### [ASSIGNMENT]
Whenever the string "buffer" turns up in a line below, that line should be copied.

### [INFORMATION SHOWN]
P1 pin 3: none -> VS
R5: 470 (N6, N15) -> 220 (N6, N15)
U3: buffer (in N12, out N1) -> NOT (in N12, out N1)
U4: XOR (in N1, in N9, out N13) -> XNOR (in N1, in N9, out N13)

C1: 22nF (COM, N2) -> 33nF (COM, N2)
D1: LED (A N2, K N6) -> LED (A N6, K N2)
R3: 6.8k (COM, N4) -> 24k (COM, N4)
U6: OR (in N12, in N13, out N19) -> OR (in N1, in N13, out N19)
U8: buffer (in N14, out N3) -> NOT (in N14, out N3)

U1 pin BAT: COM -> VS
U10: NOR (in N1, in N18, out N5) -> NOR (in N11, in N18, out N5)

---

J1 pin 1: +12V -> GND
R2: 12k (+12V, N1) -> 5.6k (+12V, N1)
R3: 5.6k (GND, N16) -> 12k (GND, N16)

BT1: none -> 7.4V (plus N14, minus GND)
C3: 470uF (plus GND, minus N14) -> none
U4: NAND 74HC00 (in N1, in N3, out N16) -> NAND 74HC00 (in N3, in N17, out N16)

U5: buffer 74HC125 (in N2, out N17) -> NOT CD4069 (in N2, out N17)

---

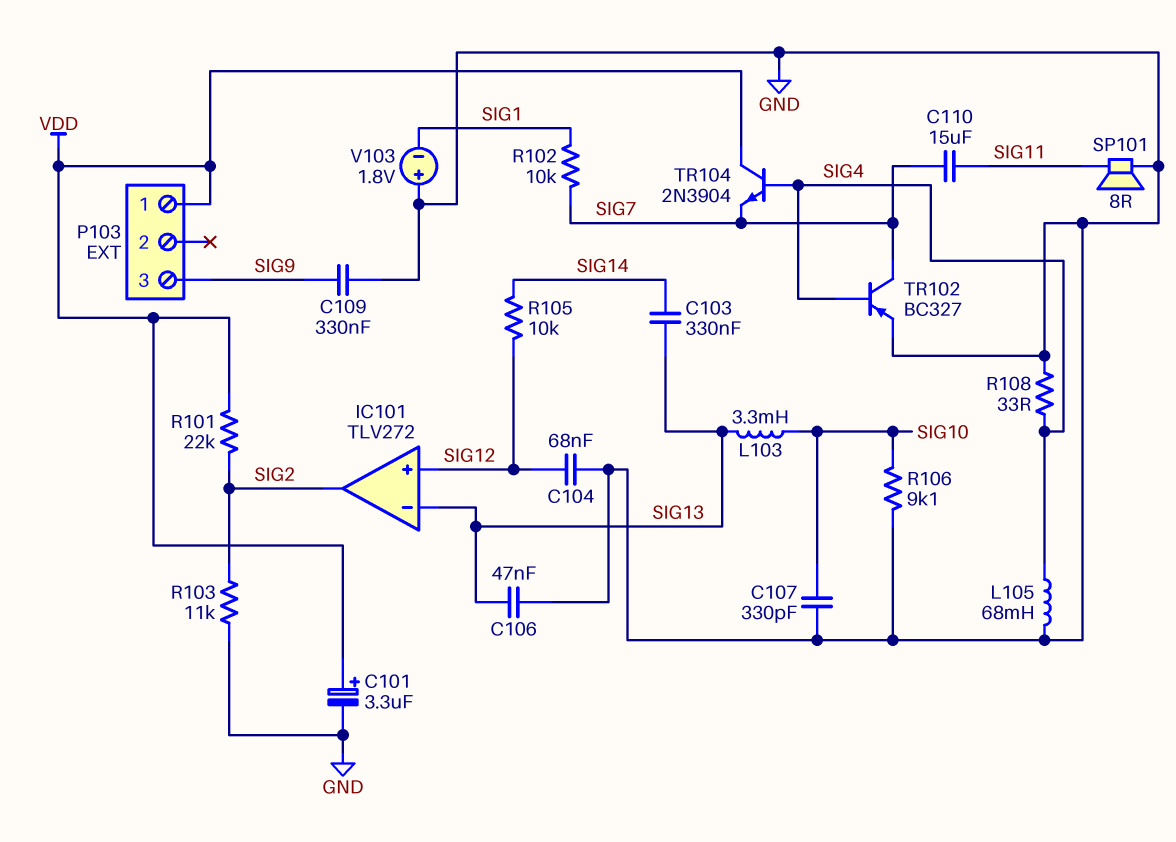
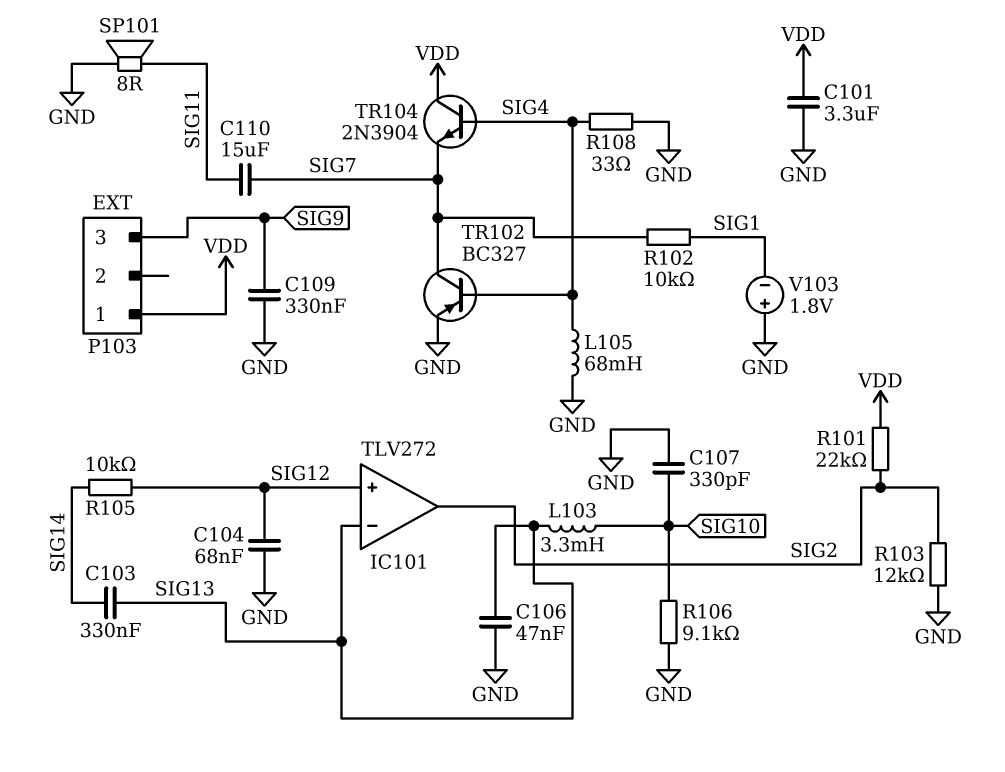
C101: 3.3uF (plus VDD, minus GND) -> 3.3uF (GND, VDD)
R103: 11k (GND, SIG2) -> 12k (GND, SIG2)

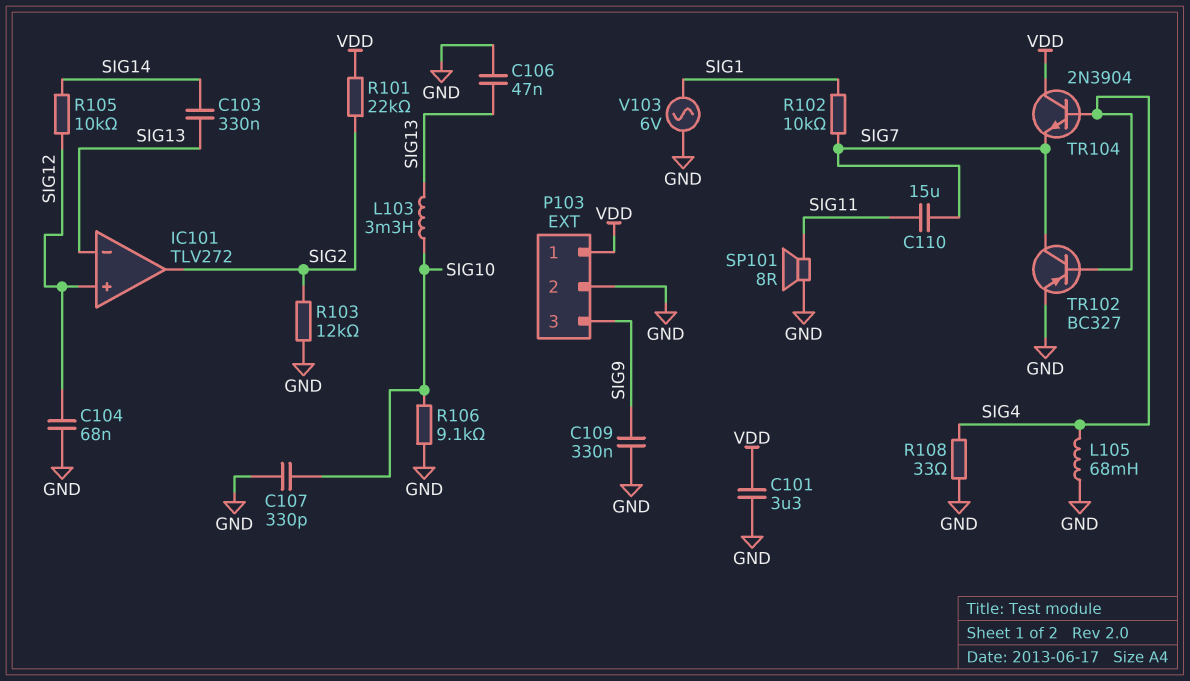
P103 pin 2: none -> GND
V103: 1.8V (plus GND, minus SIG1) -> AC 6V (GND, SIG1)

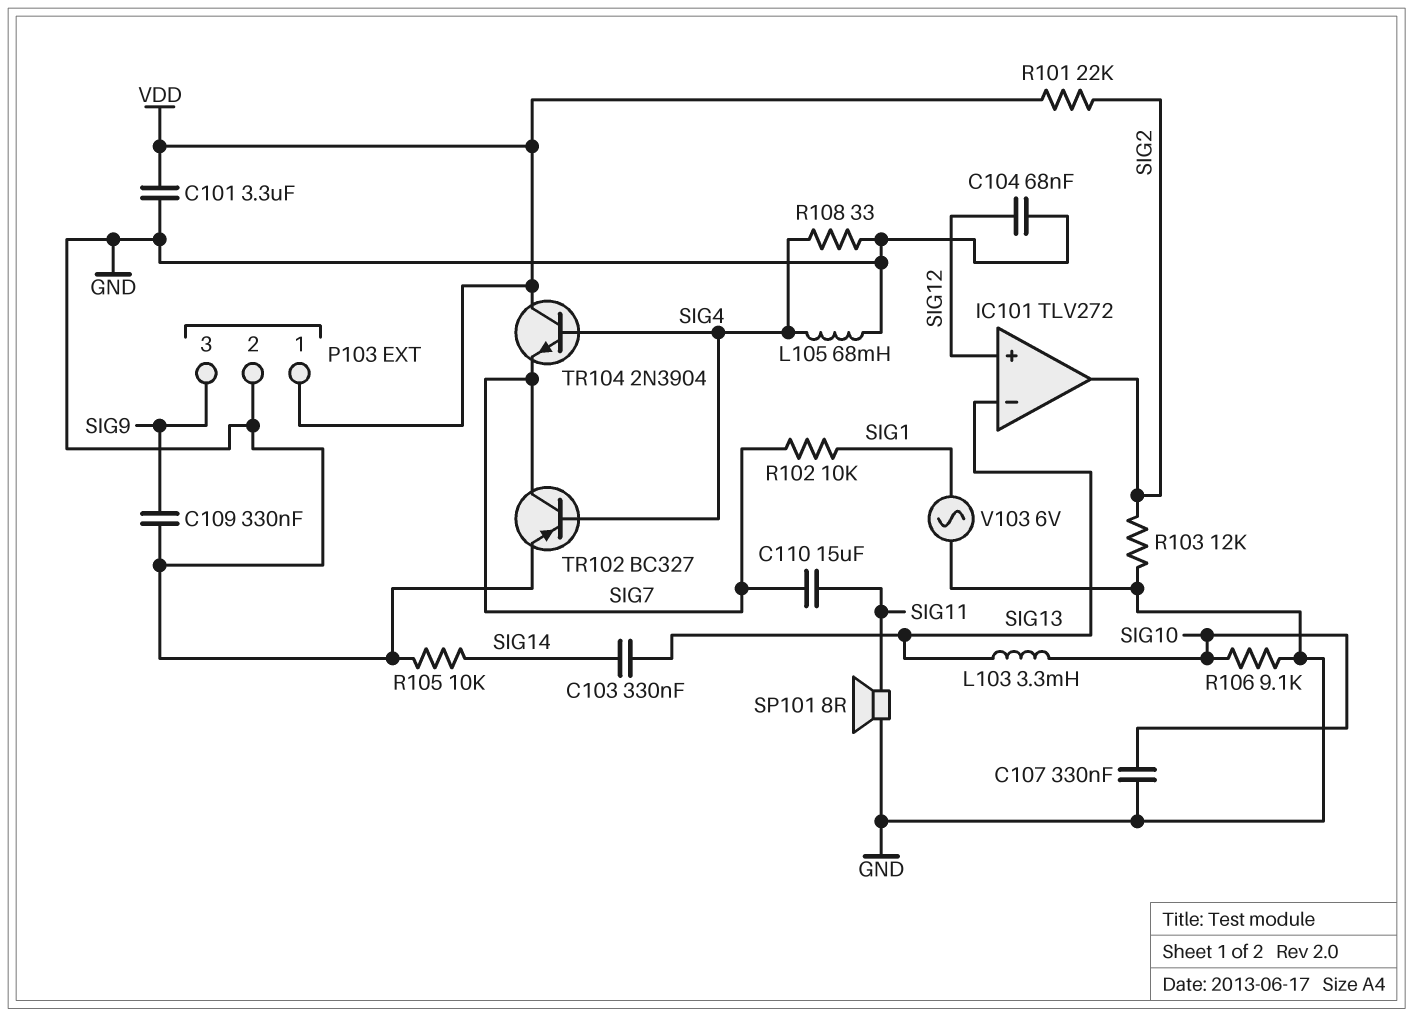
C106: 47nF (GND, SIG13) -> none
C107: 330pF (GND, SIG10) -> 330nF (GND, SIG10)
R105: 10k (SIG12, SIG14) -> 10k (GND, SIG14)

### [RESPONSE AREA]
U3: buffer (in N12, out N1) -> NOT (in N12, out N1)
U8: buffer (in N14, out N3) -> NOT (in N14, out N3)
U5: buffer 74HC125 (in N2, out N17) -> NOT CD4069 (in N2, out N17)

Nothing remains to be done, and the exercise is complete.